### [Exercise]
Nothing but the lines from the one containing "orange boat [377,367,497,476] -> none" through the end of the entries below should be set down, each exactly as written.

------ Data ------

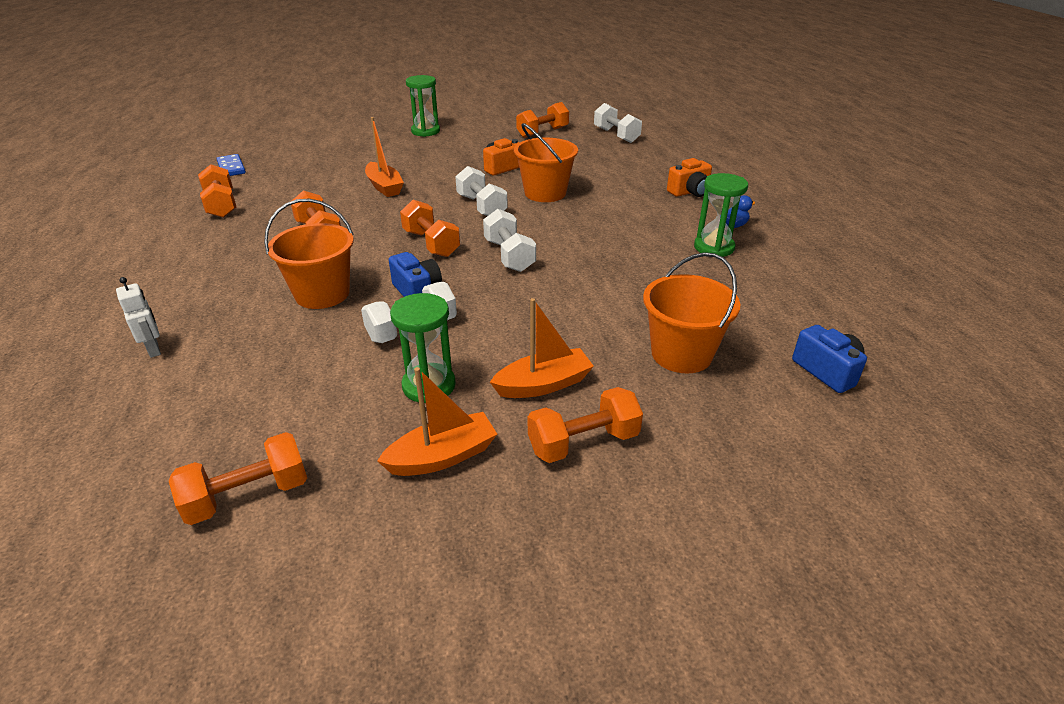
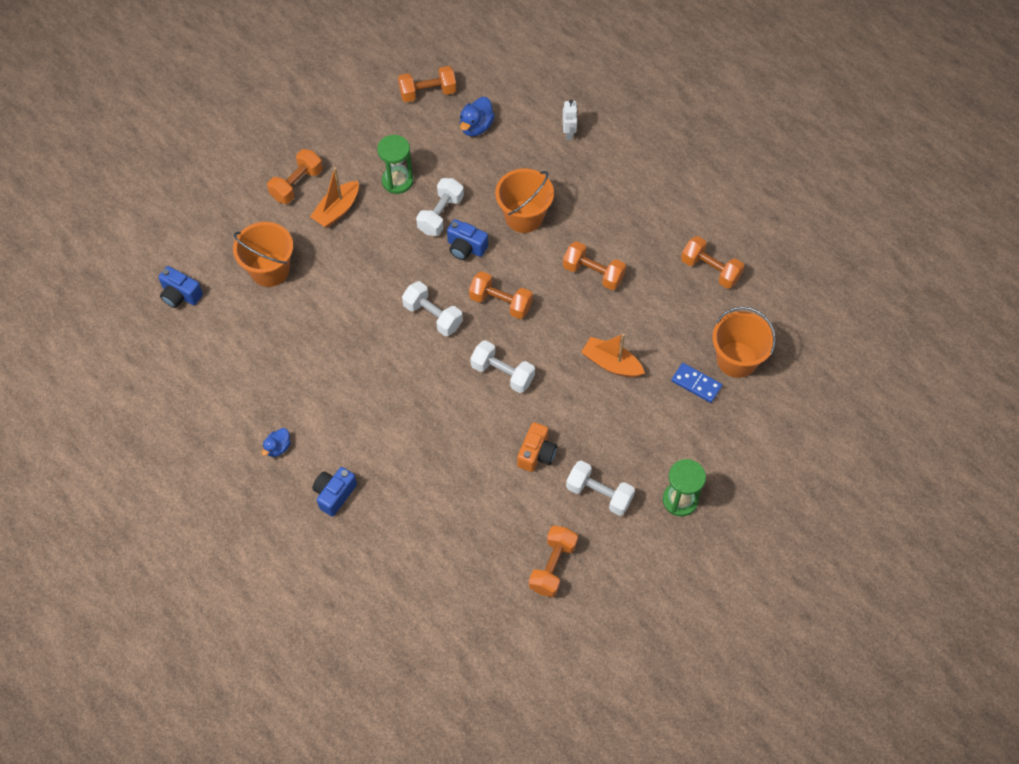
camera: 150 degrees right, 25 degrees up
white robot [116,277,161,358] -> white robot turned 120 degrees counterclockwise [562,100,578,140]
orange dumbbell [169,432,307,525] -> orange dumbbell turned 45 degrees clockwise [398,66,456,102]
blue domino [216,154,246,176] -> blue domino moved to [671,363,722,403]
orange boat [377,367,497,476] -> none
orange bucket [514,123,578,202] -> orange bucket moved to [712,306,776,378]
white dumbbell [594,103,642,143] -> white dumbbell moved to [566,461,635,516]
orange camera [667,158,712,197] -> blue camera [312,467,357,516]
green hourglass [694,173,748,257] -> none
none -> blue duck [460,97,495,136]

------

### [Solution for this task]
orange boat [377,367,497,476] -> none
orange bucket [514,123,578,202] -> orange bucket moved to [712,306,776,378]
white dumbbell [594,103,642,143] -> white dumbbell moved to [566,461,635,516]
orange camera [667,158,712,197] -> blue camera [312,467,357,516]
green hourglass [694,173,748,257] -> none
none -> blue duck [460,97,495,136]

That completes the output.